◆ TASK DETAILS
Your task is to transcribe all the entries exactly, excluding pictures.

··· DATA SHOWN

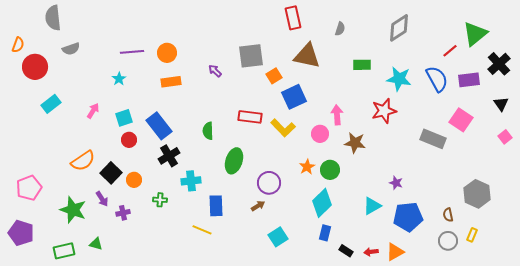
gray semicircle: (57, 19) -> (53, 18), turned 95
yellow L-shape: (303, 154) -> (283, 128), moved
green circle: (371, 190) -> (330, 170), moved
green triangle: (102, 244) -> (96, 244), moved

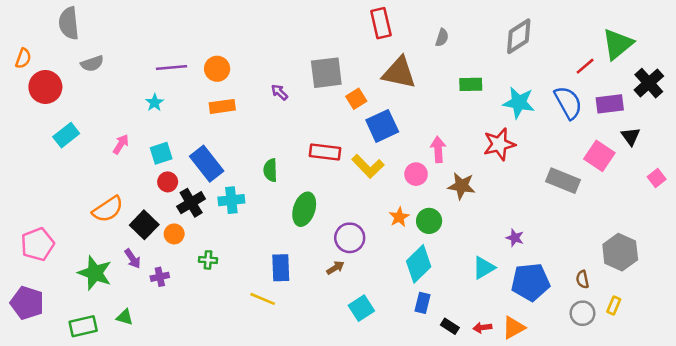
black triangle: (501, 104) -> (631, 136), moved
black cross: (169, 156) -> (191, 203), moved
cyan cross: (191, 181) -> (231, 200), moved

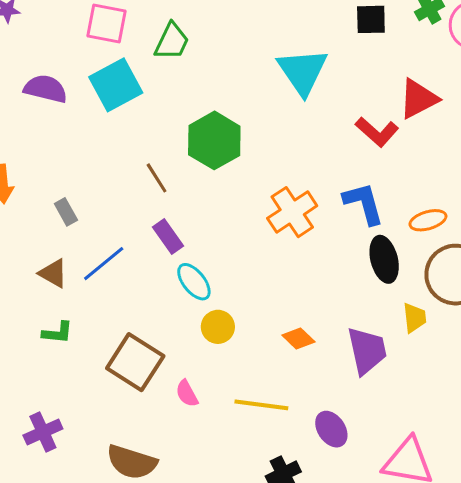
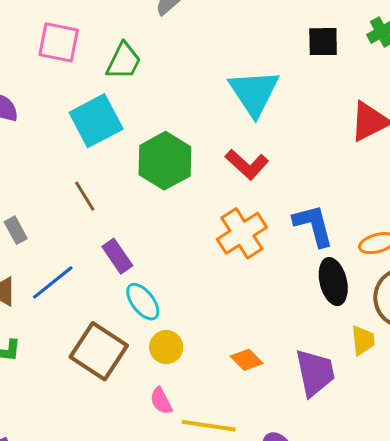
cyan square: (116, 85) -> (96, 121), moved
red L-shape: (377, 132) -> (247, 164), moved
brown line: (157, 178) -> (85, 196), moved
brown square: (135, 362) -> (99, 351), moved
pink semicircle: (187, 393) -> (161, 401), moved

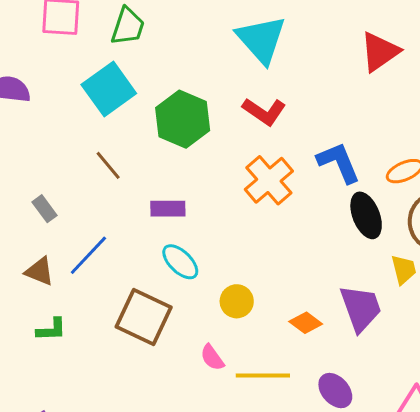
purple rectangle: (117, 256) -> (168, 209), moved, turned -48
yellow circle: (166, 347) -> (237, 301), moved
orange diamond: (247, 360) -> (306, 323), moved

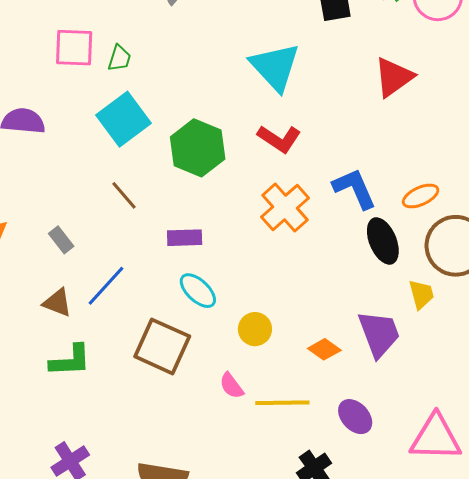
green trapezoid: (128, 26) -> (119, 58), moved, size x0.7
green L-shape: (51, 330) -> (70, 361), size x1.4

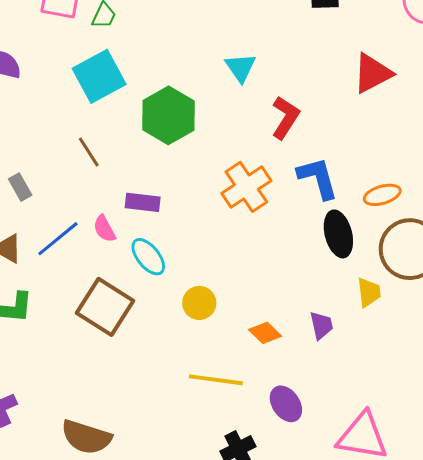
cyan triangle: (275, 67) -> (241, 68), moved, size x0.6
red L-shape: (279, 139) -> (285, 118), moved, turned -99
purple trapezoid: (379, 334) -> (321, 325), size x0.6
pink semicircle: (231, 386) -> (104, 229), moved

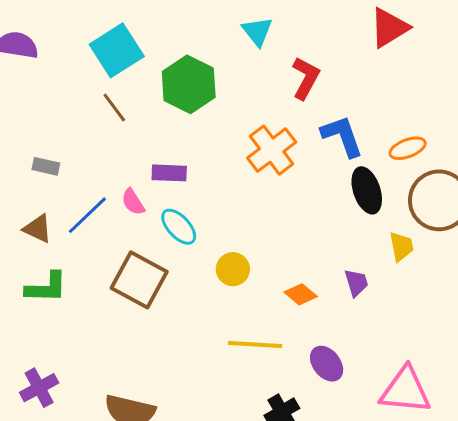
brown line: (89, 152) -> (114, 107), moved
gray rectangle: (20, 187) -> (46, 166), turned -44

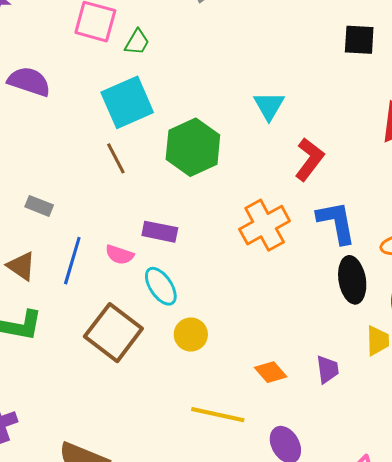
pink semicircle: (133, 202) -> (120, 255), turned -48
blue line: (87, 215) -> (72, 261), turned -39
yellow circle: (233, 269) -> (191, 335), moved

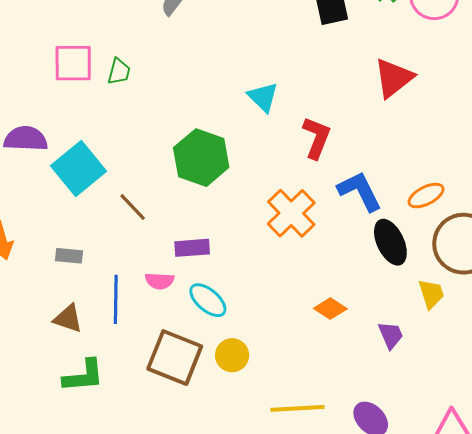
cyan square: (127, 102) -> (78, 168), moved
brown line: (116, 158) -> (133, 207), moved
yellow circle: (191, 335) -> (232, 355), moved
orange diamond: (271, 372) -> (330, 309), moved

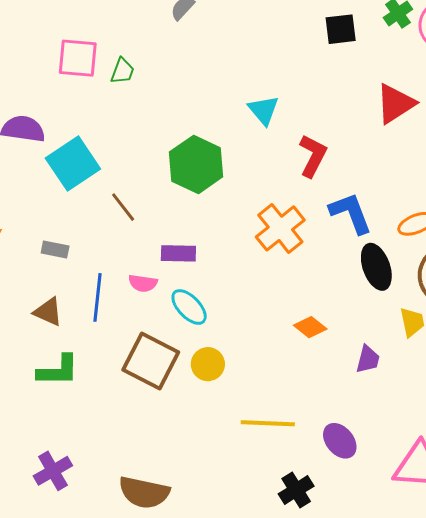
purple trapezoid: (391, 335) -> (368, 359), turned 32

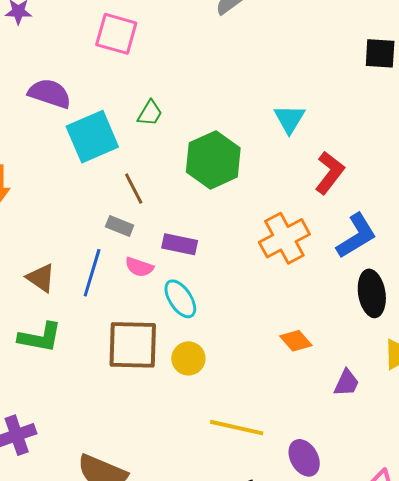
green trapezoid: (122, 71) -> (150, 113), moved
blue L-shape: (351, 213) -> (356, 236), turned 69
gray rectangle: (55, 249) -> (120, 226), moved
brown square: (151, 361) -> (133, 345), turned -36

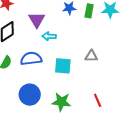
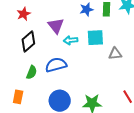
cyan square: (63, 66) -> (95, 38), moved

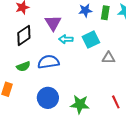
cyan square: (95, 38) -> (91, 40), turned -30
green semicircle: (32, 72) -> (23, 66), turned 40

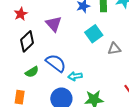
cyan arrow: (66, 39) -> (75, 76), moved
blue semicircle: (48, 62) -> (56, 63), turned 55

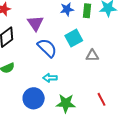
blue semicircle: (56, 63) -> (47, 48), moved

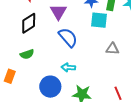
cyan square: (74, 38) -> (99, 20), moved, turned 30

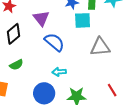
gray triangle: (112, 49) -> (100, 47), size x1.5

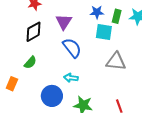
green semicircle: (16, 65) -> (30, 63), turned -32

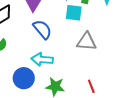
cyan arrow: (71, 78) -> (42, 59), size x1.5

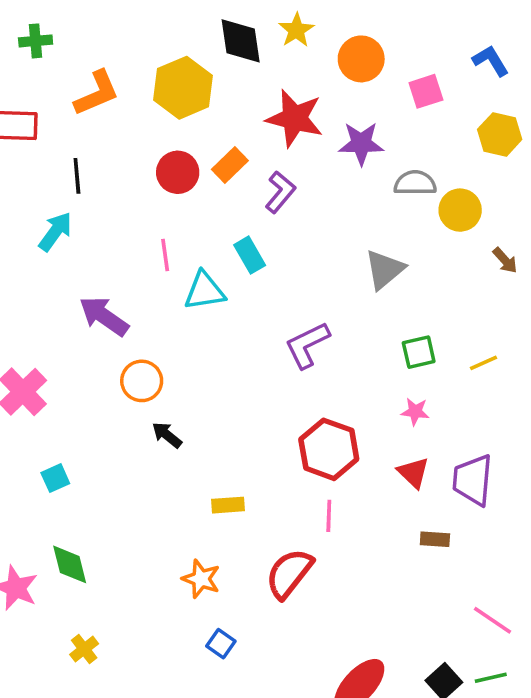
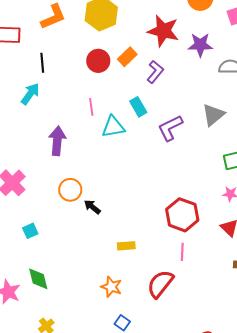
purple arrow: (104, 316) -> (57, 141), turned 60
purple L-shape: (307, 345) -> (170, 128), moved
orange circle: (142, 381) -> (70, 190), moved

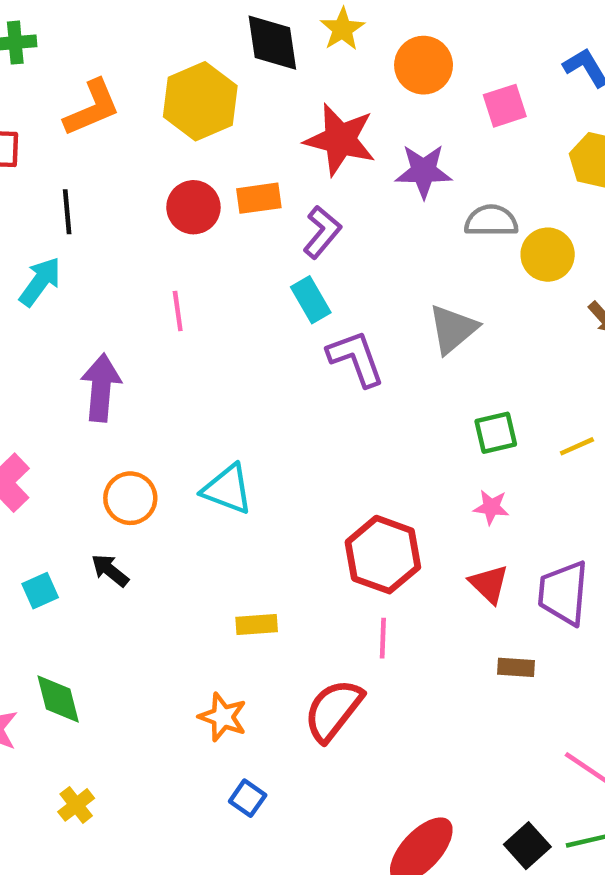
orange rectangle: (127, 57) -> (259, 198), turned 36
cyan rectangle: (138, 107) -> (311, 300), moved
cyan triangle: (113, 127) -> (227, 489), moved, turned 30
purple L-shape: (170, 128) -> (356, 358), turned 96
black arrow: (92, 207) -> (110, 570), moved

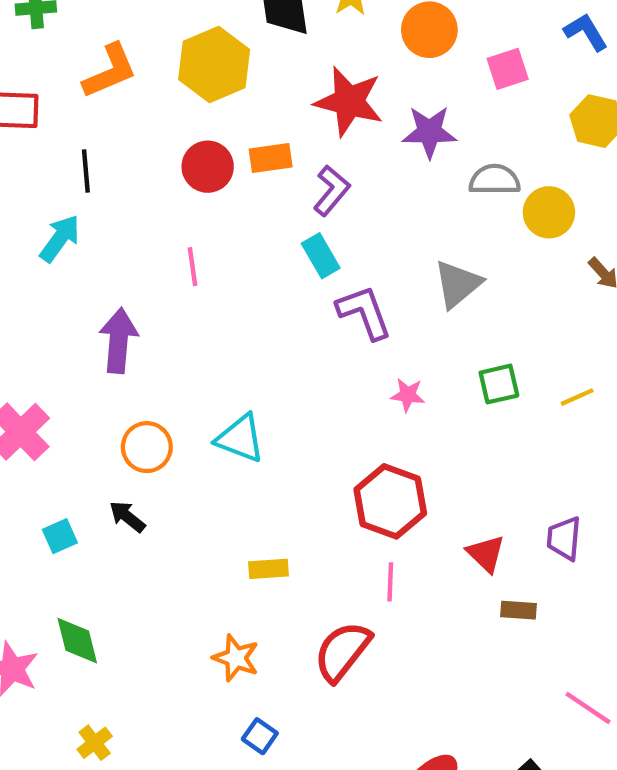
pink star: (491, 507) -> (408, 395), moved
red triangle: (489, 584) -> (486, 554), moved
purple trapezoid: (563, 593) -> (564, 538), size x0.7

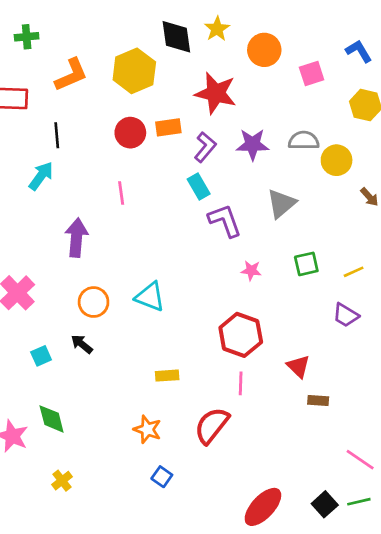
purple star: (429, 132) -> (252, 144), moved
purple trapezoid: (564, 538) -> (346, 315), moved, turned -64

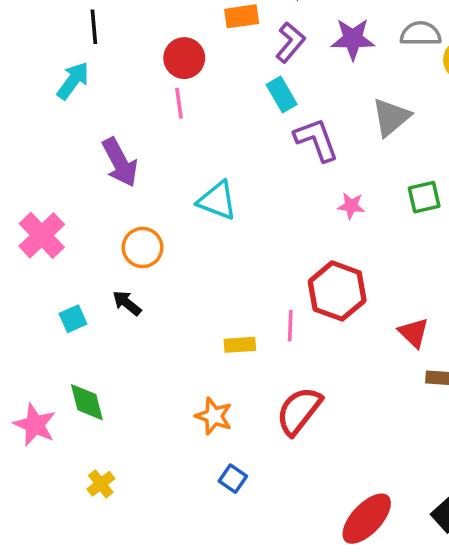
red circle: (130, 133) -> (184, 58), moved
purple arrow: (76, 238) -> (120, 162), turned 147
cyan triangle: (150, 297) -> (217, 201), moved
pink line: (241, 383) -> (290, 326), moved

······

◆ RESPONSE BELOW
gray semicircle: (57, 19) -> (53, 18), turned 95
yellow L-shape: (303, 154) -> (283, 128), moved
green circle: (371, 190) -> (330, 170), moved
green triangle: (102, 244) -> (96, 244), moved

black triangle: (501, 104) -> (631, 136), moved
black cross: (169, 156) -> (191, 203), moved
cyan cross: (191, 181) -> (231, 200), moved

cyan square: (116, 85) -> (96, 121), moved
red L-shape: (377, 132) -> (247, 164), moved
brown line: (157, 178) -> (85, 196), moved
brown square: (135, 362) -> (99, 351), moved
pink semicircle: (187, 393) -> (161, 401), moved

purple rectangle: (117, 256) -> (168, 209), moved, turned -48
yellow circle: (166, 347) -> (237, 301), moved
orange diamond: (247, 360) -> (306, 323), moved

green trapezoid: (128, 26) -> (119, 58), moved, size x0.7
green L-shape: (51, 330) -> (70, 361), size x1.4

cyan triangle: (275, 67) -> (241, 68), moved, size x0.6
red L-shape: (279, 139) -> (285, 118), moved, turned -99
purple trapezoid: (379, 334) -> (321, 325), size x0.6
pink semicircle: (231, 386) -> (104, 229), moved

brown line: (89, 152) -> (114, 107), moved
gray rectangle: (20, 187) -> (46, 166), turned -44

pink semicircle: (133, 202) -> (120, 255), turned -48
blue line: (87, 215) -> (72, 261), turned -39
yellow circle: (233, 269) -> (191, 335), moved

cyan square: (127, 102) -> (78, 168), moved
brown line: (116, 158) -> (133, 207), moved
yellow circle: (191, 335) -> (232, 355), moved
orange diamond: (271, 372) -> (330, 309), moved

purple trapezoid: (391, 335) -> (368, 359), turned 32

green trapezoid: (122, 71) -> (150, 113), moved
blue L-shape: (351, 213) -> (356, 236), turned 69
gray rectangle: (55, 249) -> (120, 226), moved
brown square: (151, 361) -> (133, 345), turned -36

cyan square: (63, 66) -> (95, 38), moved

cyan square: (95, 38) -> (91, 40), turned -30
green semicircle: (32, 72) -> (23, 66), turned 40

cyan arrow: (66, 39) -> (75, 76), moved
blue semicircle: (48, 62) -> (56, 63), turned 55

blue semicircle: (56, 63) -> (47, 48), moved

cyan square: (74, 38) -> (99, 20), moved, turned 30

gray triangle: (112, 49) -> (100, 47), size x1.5

green semicircle: (16, 65) -> (30, 63), turned -32

cyan arrow: (71, 78) -> (42, 59), size x1.5

purple arrow: (104, 316) -> (57, 141), turned 60
purple L-shape: (307, 345) -> (170, 128), moved
orange circle: (142, 381) -> (70, 190), moved

orange rectangle: (127, 57) -> (259, 198), turned 36
cyan rectangle: (138, 107) -> (311, 300), moved
cyan triangle: (113, 127) -> (227, 489), moved, turned 30
purple L-shape: (170, 128) -> (356, 358), turned 96
black arrow: (92, 207) -> (110, 570), moved

pink star: (491, 507) -> (408, 395), moved
red triangle: (489, 584) -> (486, 554), moved
purple trapezoid: (563, 593) -> (564, 538), size x0.7

purple star: (429, 132) -> (252, 144), moved
purple trapezoid: (564, 538) -> (346, 315), moved, turned -64

red circle: (130, 133) -> (184, 58), moved
purple arrow: (76, 238) -> (120, 162), turned 147
cyan triangle: (150, 297) -> (217, 201), moved
pink line: (241, 383) -> (290, 326), moved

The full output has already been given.